→ **Task statement**
Copy the data that follows exactly as it is, excluding all pictures.

[The input — start]

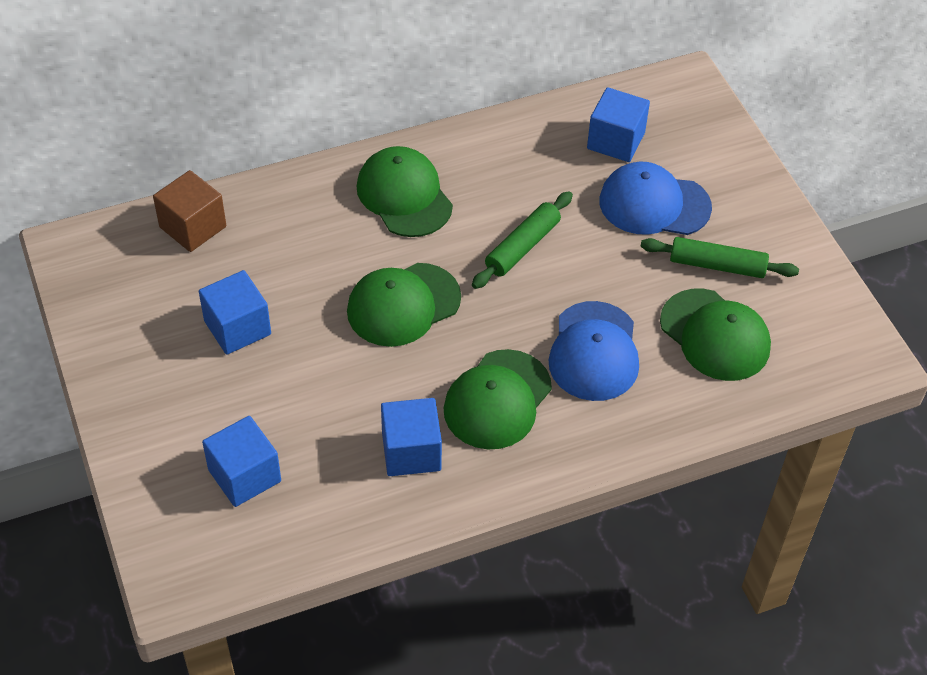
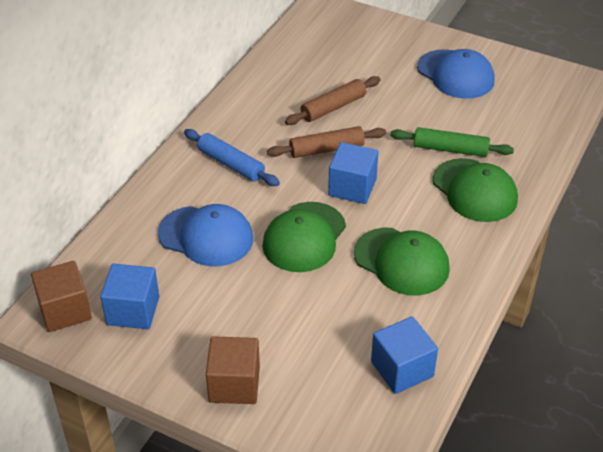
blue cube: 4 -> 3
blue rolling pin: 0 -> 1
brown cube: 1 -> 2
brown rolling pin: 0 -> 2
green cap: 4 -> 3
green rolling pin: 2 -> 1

[The input — finish]

→ **Final answer**
blue cube: 4 -> 3
blue rolling pin: 0 -> 1
brown cube: 1 -> 2
brown rolling pin: 0 -> 2
green cap: 4 -> 3
green rolling pin: 2 -> 1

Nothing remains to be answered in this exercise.